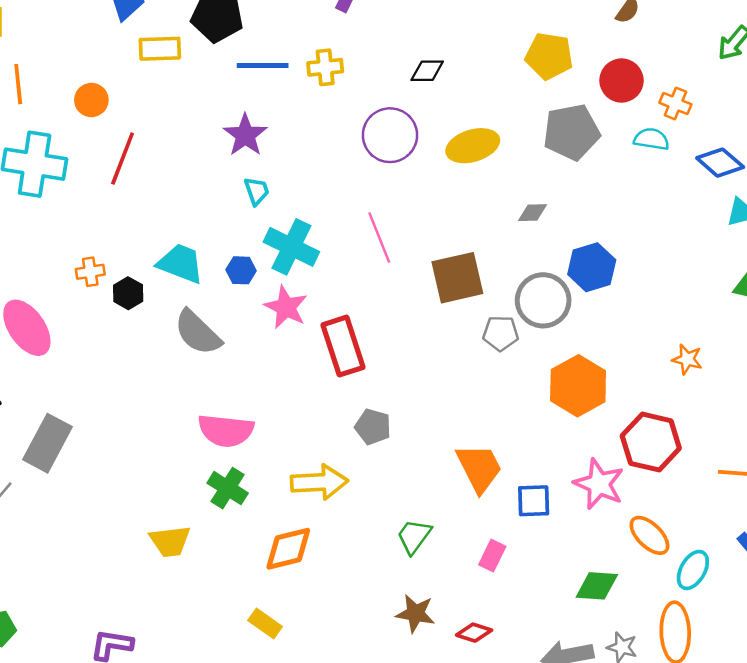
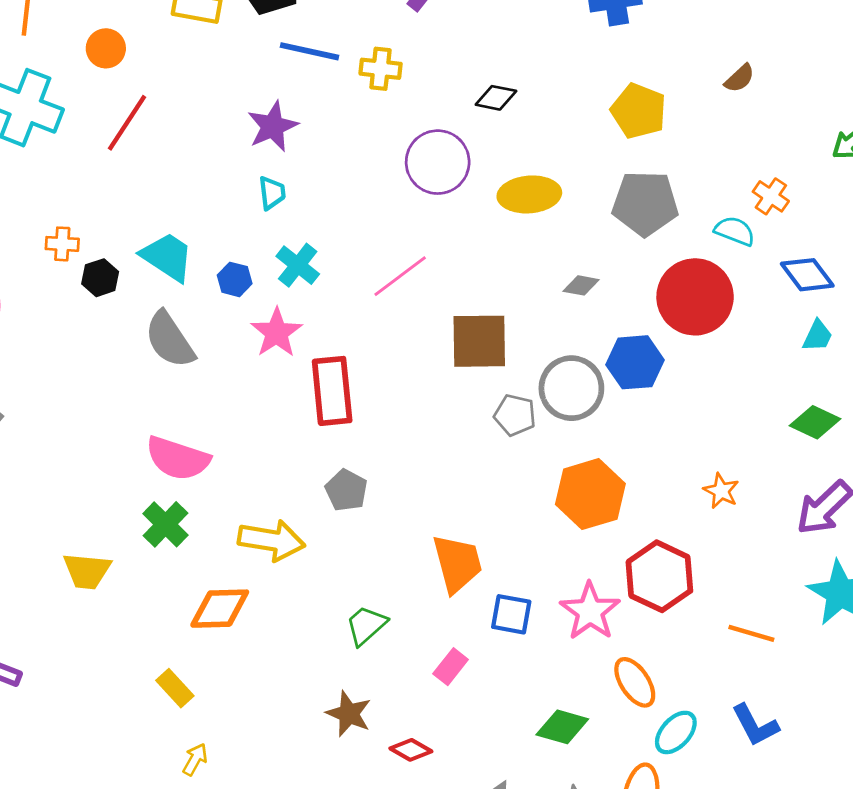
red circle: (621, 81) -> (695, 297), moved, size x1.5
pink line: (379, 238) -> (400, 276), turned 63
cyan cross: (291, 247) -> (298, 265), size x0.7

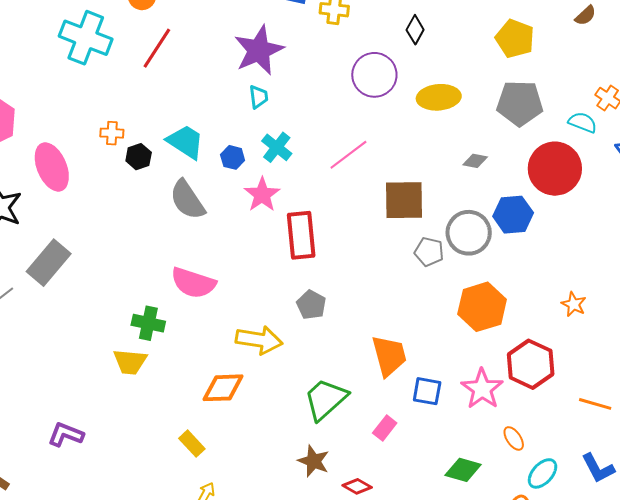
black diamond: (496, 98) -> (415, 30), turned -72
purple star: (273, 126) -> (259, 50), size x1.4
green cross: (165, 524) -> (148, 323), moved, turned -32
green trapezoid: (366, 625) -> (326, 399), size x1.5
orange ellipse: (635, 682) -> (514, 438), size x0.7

■ Work instruction ■
Find and count the lines of the data that include the string "size", and report that figure by itself.

■ Problem solution ■
5